→ INFORMATION SHOWN
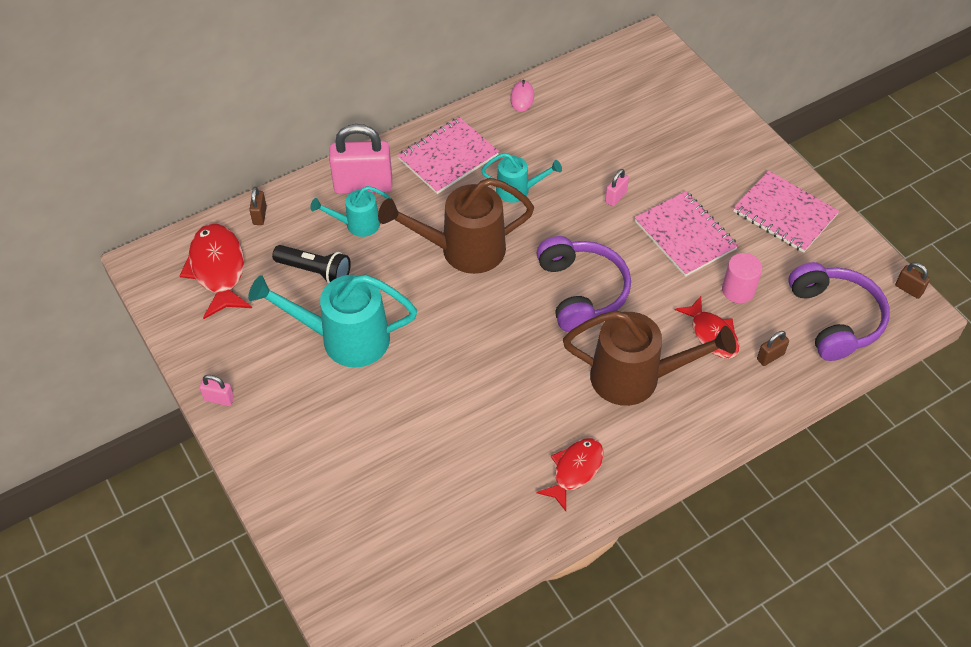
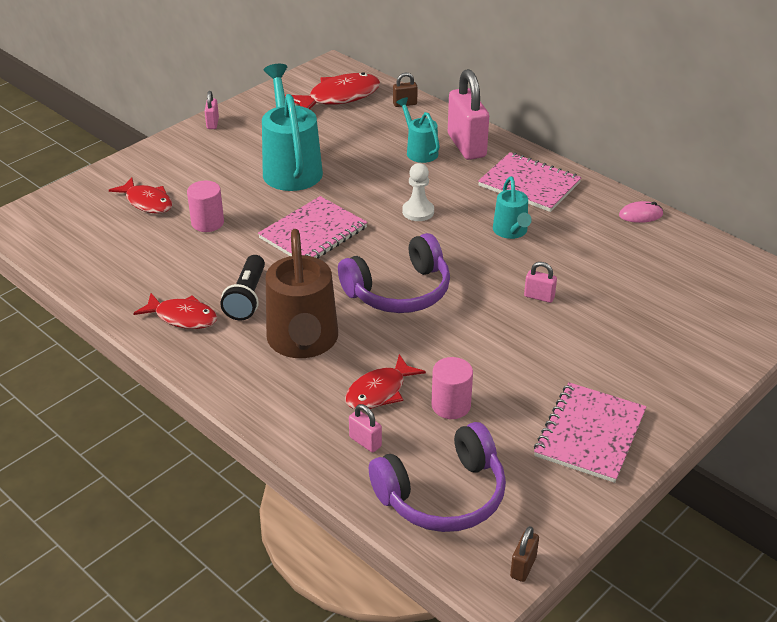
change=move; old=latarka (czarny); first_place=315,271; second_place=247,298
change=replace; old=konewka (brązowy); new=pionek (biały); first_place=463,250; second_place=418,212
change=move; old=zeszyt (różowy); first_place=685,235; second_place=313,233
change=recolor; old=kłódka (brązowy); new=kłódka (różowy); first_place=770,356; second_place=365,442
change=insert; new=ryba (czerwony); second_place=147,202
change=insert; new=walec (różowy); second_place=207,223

→ TASK GOAL
Print each entry precisely as written; the pictures stay out.

→ ANSWER TO THIS PROBLEM
change=move; old=latarka (czarny); first_place=315,271; second_place=247,298
change=replace; old=konewka (brązowy); new=pionek (biały); first_place=463,250; second_place=418,212
change=move; old=zeszyt (różowy); first_place=685,235; second_place=313,233
change=recolor; old=kłódka (brązowy); new=kłódka (różowy); first_place=770,356; second_place=365,442
change=insert; new=ryba (czerwony); second_place=147,202
change=insert; new=walec (różowy); second_place=207,223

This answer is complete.